START Available data

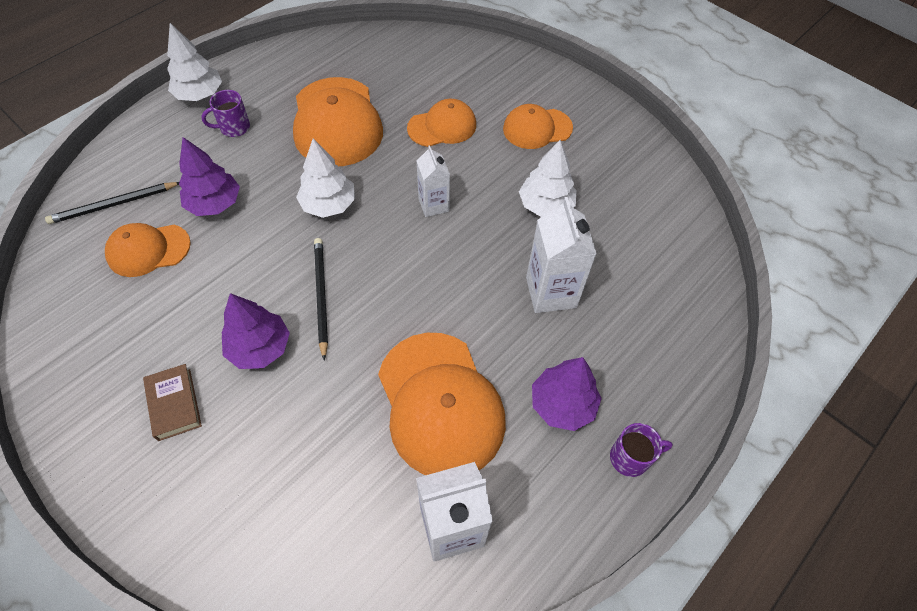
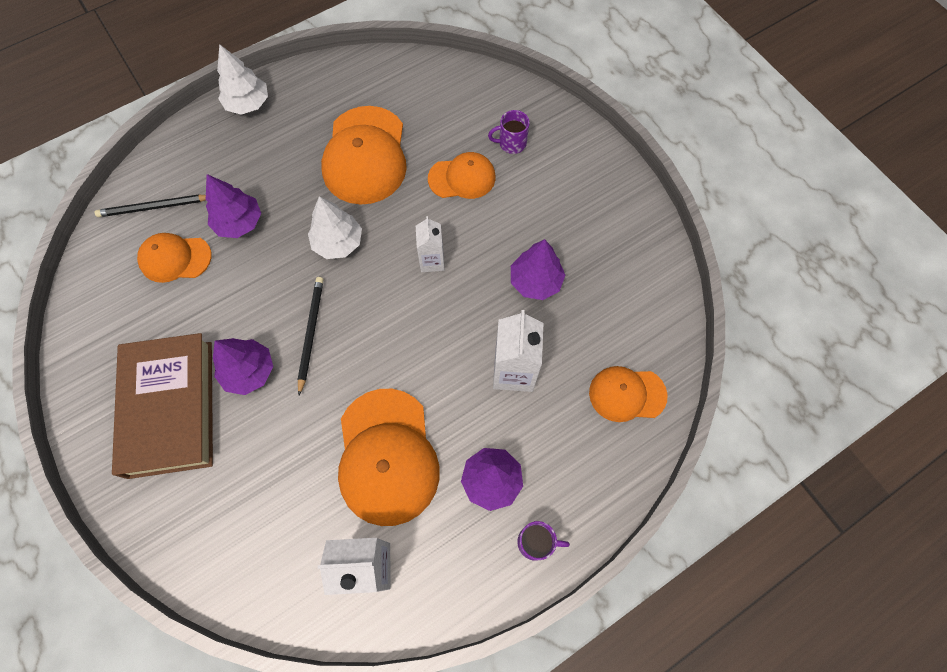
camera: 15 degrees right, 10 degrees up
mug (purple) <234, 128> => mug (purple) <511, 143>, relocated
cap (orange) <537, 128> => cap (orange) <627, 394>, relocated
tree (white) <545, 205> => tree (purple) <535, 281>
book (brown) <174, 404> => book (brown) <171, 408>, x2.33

END Available data

Repeat all the records exactly, images excluded.

camera: 15 degrees right, 10 degrees up
mug (purple) <234, 128> => mug (purple) <511, 143>, relocated
cap (orange) <537, 128> => cap (orange) <627, 394>, relocated
tree (white) <545, 205> => tree (purple) <535, 281>
book (brown) <174, 404> => book (brown) <171, 408>, x2.33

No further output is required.